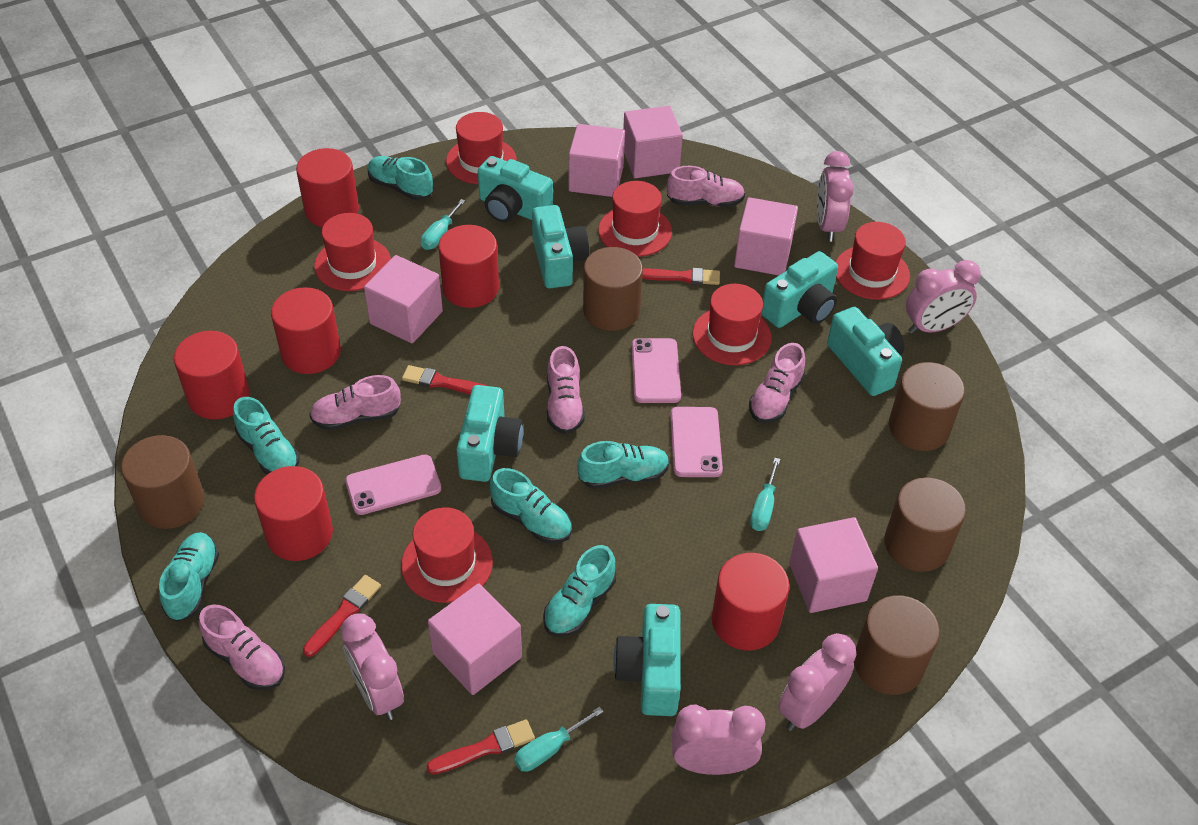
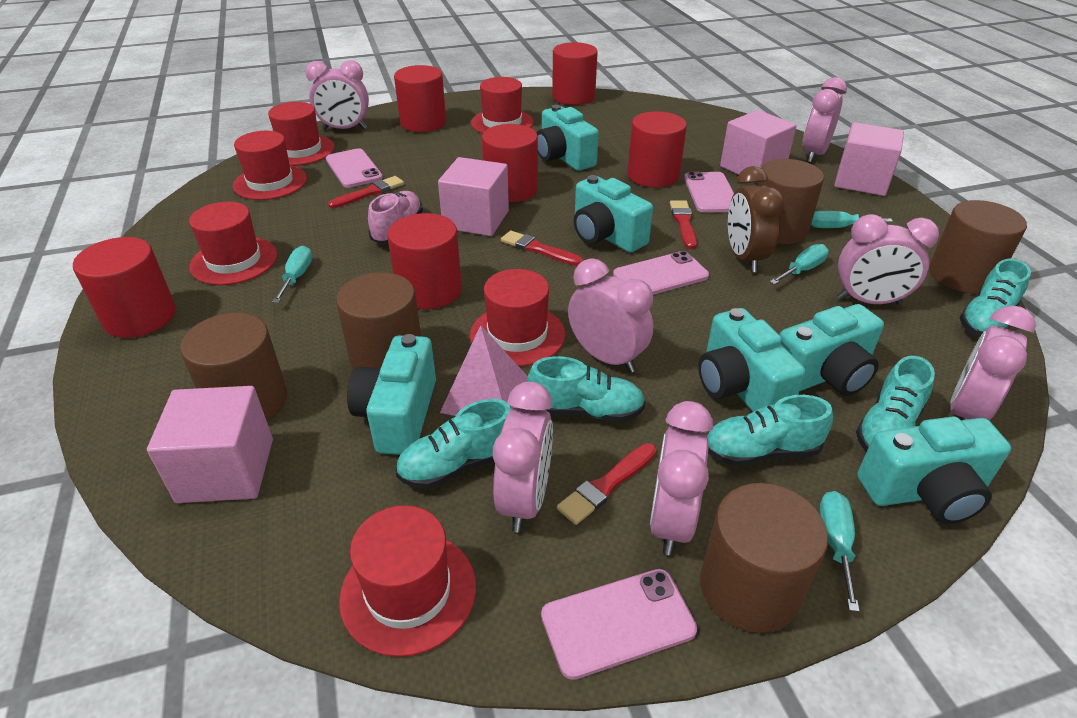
brown clock: none = 0 -> [728,166,784,272] = 1
pink clock: [341,614,404,720] [672,705,766,775] [778,633,857,731] [817,151,854,242] [906,260,981,334] = 5 -> [306,60,369,130] [493,382,553,532] [568,258,653,373] [650,401,713,555] [802,77,847,163] [837,214,939,305] [950,305,1036,420] = 7
pink cube: [364,255,443,343] [428,583,522,695] [569,124,625,197] [623,106,683,178] [734,197,798,276] [789,517,878,613] = 6 -> [147,386,273,503] [438,157,509,236] [720,110,797,183] [834,122,904,196] = 4
pink phone: [345,455,441,515] [632,338,681,403] [670,407,723,477] = 3 -> [326,148,383,188] [541,569,697,680] [613,251,709,295] [684,172,734,213] = 4
pink pyramid: none = 0 -> [440,325,528,416] = 1
pink shoe: [199,604,285,690] [309,375,401,430] [547,346,585,434] [667,166,745,207] [749,343,805,423] = 5 -> [368,191,423,244] = 1
turquoise screwdriver: [421,199,465,250] [514,706,604,772] [750,458,780,531] = 3 -> [272,246,312,303] [770,244,829,285] [811,211,893,228] [820,491,860,612] = 4
turquoise shoe: [159,532,219,622] [233,397,299,474] [368,156,433,200] [490,468,572,544] [543,545,616,637] [577,441,670,489] = 6 -> [396,399,511,489] [527,356,645,422] [707,395,833,466] [856,356,935,452] [960,259,1031,337] = 5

──────────

__Exercise details__
A faithful, word-for-word version of the records above is needed, with no images in it.

__Answer below__
brown clock: none = 0 -> [728,166,784,272] = 1
pink clock: [341,614,404,720] [672,705,766,775] [778,633,857,731] [817,151,854,242] [906,260,981,334] = 5 -> [306,60,369,130] [493,382,553,532] [568,258,653,373] [650,401,713,555] [802,77,847,163] [837,214,939,305] [950,305,1036,420] = 7
pink cube: [364,255,443,343] [428,583,522,695] [569,124,625,197] [623,106,683,178] [734,197,798,276] [789,517,878,613] = 6 -> [147,386,273,503] [438,157,509,236] [720,110,797,183] [834,122,904,196] = 4
pink phone: [345,455,441,515] [632,338,681,403] [670,407,723,477] = 3 -> [326,148,383,188] [541,569,697,680] [613,251,709,295] [684,172,734,213] = 4
pink pyramid: none = 0 -> [440,325,528,416] = 1
pink shoe: [199,604,285,690] [309,375,401,430] [547,346,585,434] [667,166,745,207] [749,343,805,423] = 5 -> [368,191,423,244] = 1
turquoise screwdriver: [421,199,465,250] [514,706,604,772] [750,458,780,531] = 3 -> [272,246,312,303] [770,244,829,285] [811,211,893,228] [820,491,860,612] = 4
turquoise shoe: [159,532,219,622] [233,397,299,474] [368,156,433,200] [490,468,572,544] [543,545,616,637] [577,441,670,489] = 6 -> [396,399,511,489] [527,356,645,422] [707,395,833,466] [856,356,935,452] [960,259,1031,337] = 5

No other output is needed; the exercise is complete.